----- Entries -----

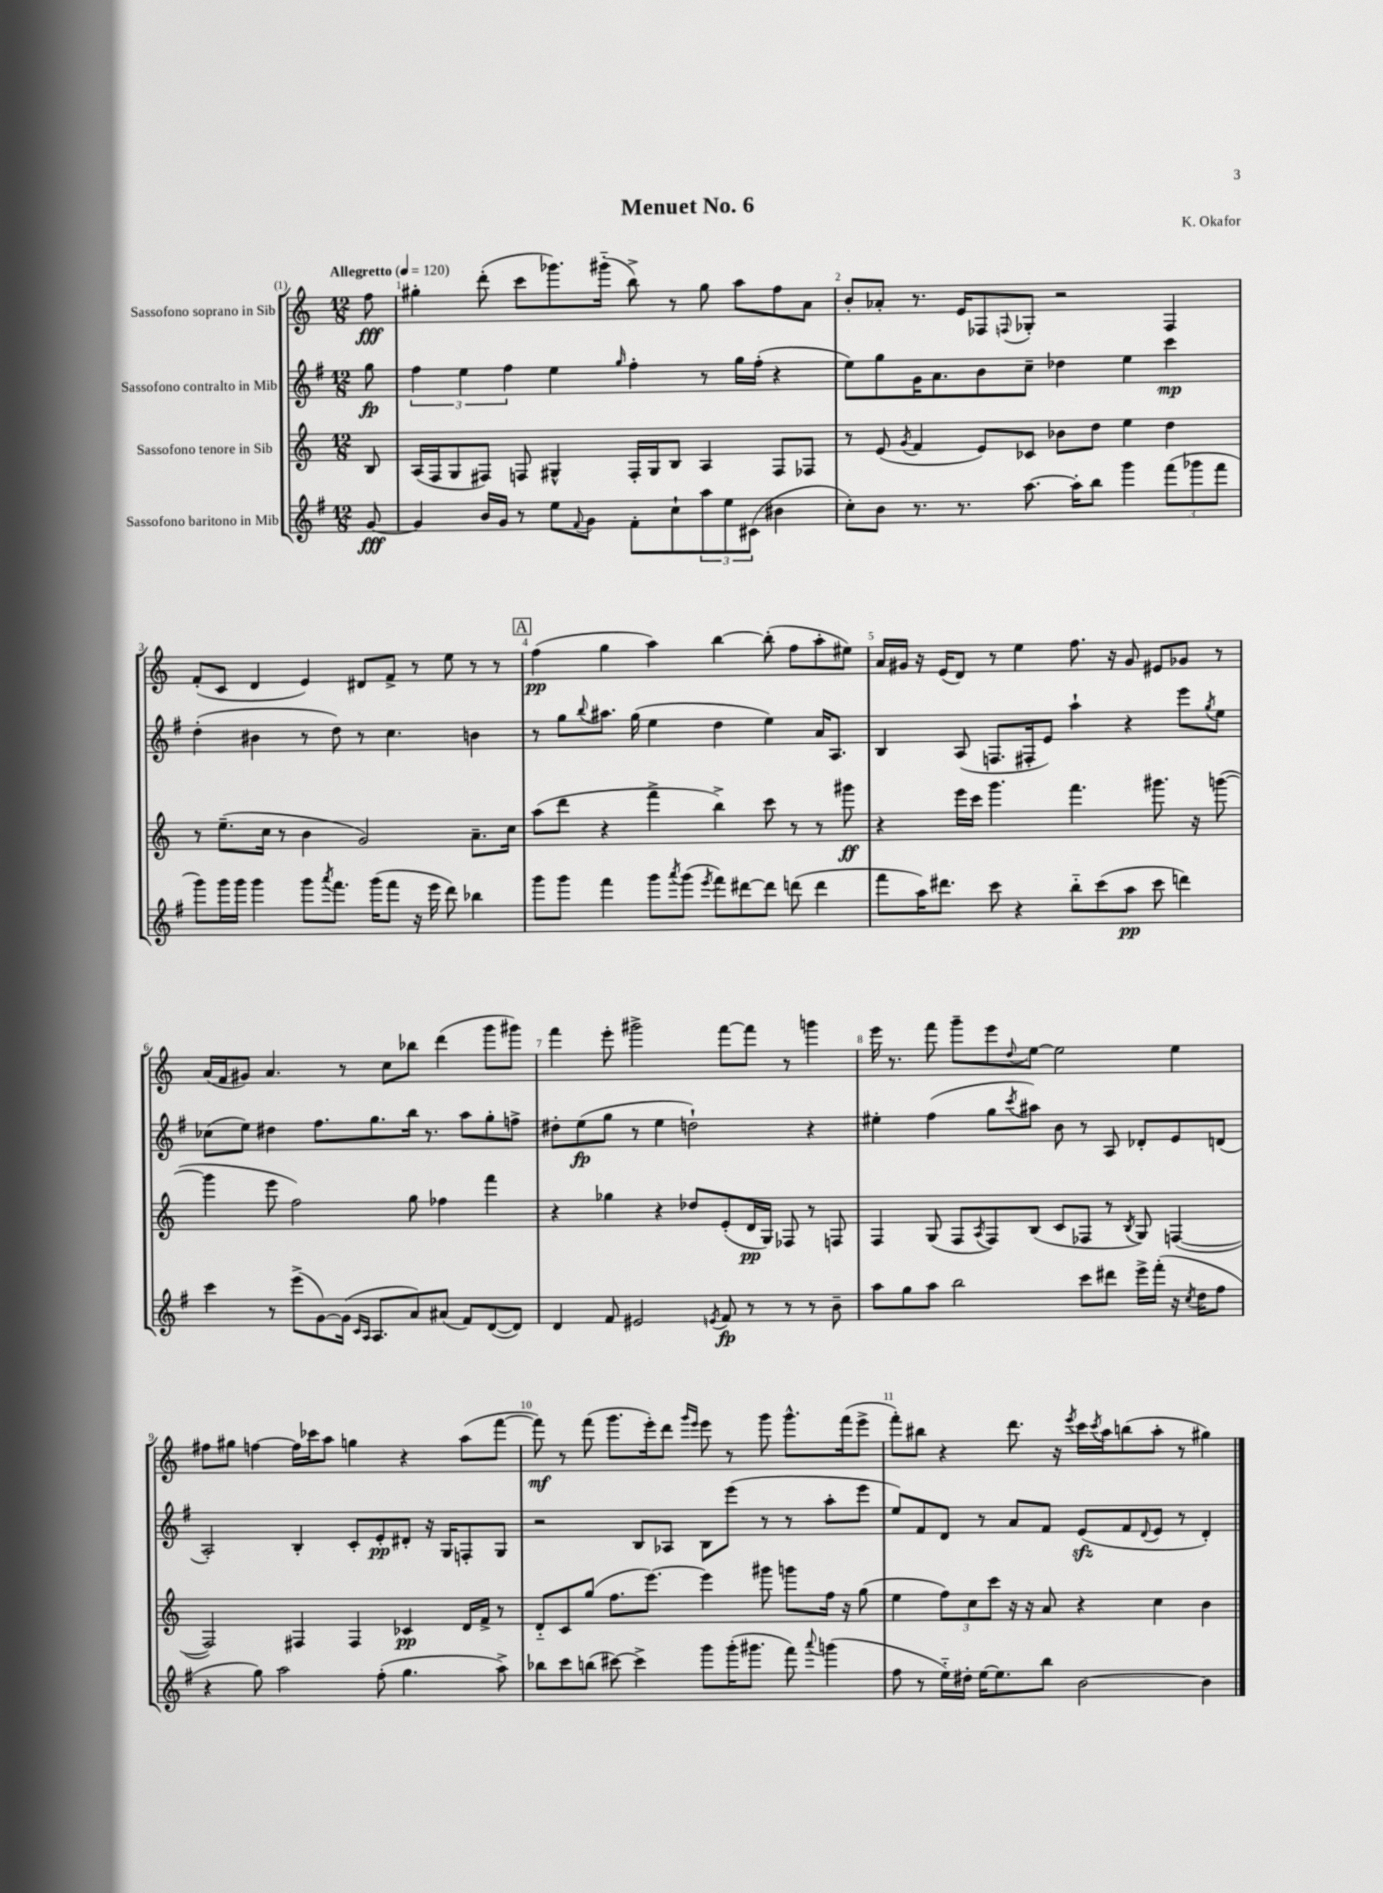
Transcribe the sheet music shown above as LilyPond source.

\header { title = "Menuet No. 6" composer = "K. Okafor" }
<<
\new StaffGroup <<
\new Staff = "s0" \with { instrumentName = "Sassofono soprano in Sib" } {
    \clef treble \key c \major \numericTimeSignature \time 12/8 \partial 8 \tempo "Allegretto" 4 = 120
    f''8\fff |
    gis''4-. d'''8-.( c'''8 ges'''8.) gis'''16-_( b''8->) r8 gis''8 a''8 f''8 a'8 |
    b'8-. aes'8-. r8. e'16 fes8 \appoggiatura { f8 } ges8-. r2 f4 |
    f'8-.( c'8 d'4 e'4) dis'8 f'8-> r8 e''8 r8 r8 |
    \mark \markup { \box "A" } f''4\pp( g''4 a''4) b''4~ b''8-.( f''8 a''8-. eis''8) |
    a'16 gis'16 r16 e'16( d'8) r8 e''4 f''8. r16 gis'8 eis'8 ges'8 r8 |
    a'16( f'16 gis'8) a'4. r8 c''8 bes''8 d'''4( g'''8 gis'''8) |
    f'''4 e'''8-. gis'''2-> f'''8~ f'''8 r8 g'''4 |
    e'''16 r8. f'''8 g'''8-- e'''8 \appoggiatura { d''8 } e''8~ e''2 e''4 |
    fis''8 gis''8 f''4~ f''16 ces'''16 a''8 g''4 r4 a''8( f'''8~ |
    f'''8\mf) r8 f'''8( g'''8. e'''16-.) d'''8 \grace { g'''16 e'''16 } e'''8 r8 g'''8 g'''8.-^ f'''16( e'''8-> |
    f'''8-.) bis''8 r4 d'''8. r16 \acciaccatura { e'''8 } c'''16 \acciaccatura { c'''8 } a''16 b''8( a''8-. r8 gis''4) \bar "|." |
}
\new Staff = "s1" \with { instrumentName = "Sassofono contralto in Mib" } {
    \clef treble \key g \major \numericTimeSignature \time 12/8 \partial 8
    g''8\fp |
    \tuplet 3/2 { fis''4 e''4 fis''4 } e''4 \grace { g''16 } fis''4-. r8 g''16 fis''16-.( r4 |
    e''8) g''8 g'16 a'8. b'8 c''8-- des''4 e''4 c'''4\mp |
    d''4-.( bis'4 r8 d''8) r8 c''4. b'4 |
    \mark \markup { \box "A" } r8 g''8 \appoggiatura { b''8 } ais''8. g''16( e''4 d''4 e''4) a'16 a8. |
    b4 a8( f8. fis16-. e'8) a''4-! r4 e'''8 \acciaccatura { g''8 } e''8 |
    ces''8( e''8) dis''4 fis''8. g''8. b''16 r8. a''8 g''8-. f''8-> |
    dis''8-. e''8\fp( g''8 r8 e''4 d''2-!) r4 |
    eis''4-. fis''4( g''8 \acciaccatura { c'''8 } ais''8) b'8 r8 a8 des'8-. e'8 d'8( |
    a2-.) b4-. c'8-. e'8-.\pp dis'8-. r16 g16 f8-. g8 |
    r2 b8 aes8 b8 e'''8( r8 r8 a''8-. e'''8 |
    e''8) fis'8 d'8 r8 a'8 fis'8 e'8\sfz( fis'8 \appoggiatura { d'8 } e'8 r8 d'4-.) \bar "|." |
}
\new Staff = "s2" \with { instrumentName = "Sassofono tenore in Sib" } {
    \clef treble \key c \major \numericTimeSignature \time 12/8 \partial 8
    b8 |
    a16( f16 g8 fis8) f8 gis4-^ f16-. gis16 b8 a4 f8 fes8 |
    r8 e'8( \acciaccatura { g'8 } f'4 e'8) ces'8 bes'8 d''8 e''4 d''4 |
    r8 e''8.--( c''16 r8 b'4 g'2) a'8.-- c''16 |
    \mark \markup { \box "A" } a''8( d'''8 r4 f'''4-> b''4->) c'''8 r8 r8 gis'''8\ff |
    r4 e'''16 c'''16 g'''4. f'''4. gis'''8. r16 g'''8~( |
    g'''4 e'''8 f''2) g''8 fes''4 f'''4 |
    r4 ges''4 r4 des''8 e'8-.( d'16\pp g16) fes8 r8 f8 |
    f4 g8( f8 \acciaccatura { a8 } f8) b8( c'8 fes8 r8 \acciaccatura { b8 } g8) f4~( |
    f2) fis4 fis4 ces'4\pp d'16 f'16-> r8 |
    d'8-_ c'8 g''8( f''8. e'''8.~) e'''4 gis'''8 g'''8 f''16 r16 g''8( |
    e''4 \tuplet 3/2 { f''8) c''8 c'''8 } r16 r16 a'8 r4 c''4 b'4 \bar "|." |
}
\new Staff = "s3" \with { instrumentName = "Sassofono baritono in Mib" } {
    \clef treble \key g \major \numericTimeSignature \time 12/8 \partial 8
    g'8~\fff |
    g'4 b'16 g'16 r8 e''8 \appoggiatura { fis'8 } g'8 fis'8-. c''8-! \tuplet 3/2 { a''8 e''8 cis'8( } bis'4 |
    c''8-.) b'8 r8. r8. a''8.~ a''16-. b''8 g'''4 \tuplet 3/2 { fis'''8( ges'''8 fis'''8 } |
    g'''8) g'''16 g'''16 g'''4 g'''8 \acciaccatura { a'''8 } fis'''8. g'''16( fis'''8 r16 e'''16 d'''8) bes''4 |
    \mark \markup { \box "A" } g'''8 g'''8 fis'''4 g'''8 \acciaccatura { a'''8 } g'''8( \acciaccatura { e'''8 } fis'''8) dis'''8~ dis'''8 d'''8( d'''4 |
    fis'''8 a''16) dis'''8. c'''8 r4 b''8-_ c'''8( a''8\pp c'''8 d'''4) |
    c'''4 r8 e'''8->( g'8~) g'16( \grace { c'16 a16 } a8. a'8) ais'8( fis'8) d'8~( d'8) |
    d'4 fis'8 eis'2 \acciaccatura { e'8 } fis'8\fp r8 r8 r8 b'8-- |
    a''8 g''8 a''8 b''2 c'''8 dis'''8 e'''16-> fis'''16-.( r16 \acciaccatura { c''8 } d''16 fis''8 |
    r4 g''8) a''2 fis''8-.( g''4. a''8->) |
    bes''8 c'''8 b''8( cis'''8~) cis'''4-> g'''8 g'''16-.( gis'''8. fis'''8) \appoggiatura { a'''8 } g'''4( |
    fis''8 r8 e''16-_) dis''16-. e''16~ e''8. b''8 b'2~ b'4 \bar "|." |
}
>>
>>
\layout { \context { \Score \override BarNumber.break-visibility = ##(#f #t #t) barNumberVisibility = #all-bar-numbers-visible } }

-----

## [Work to complete]
Which lines above contain the string "major"? Copy each of them in full.

## [Output below]
    \clef treble \key c \major \numericTimeSignature \time 12/8 \partial 8 \tempo "Allegretto" 4 = 120
    \clef treble \key g \major \numericTimeSignature \time 12/8 \partial 8
    \clef treble \key c \major \numericTimeSignature \time 12/8 \partial 8
    \clef treble \key g \major \numericTimeSignature \time 12/8 \partial 8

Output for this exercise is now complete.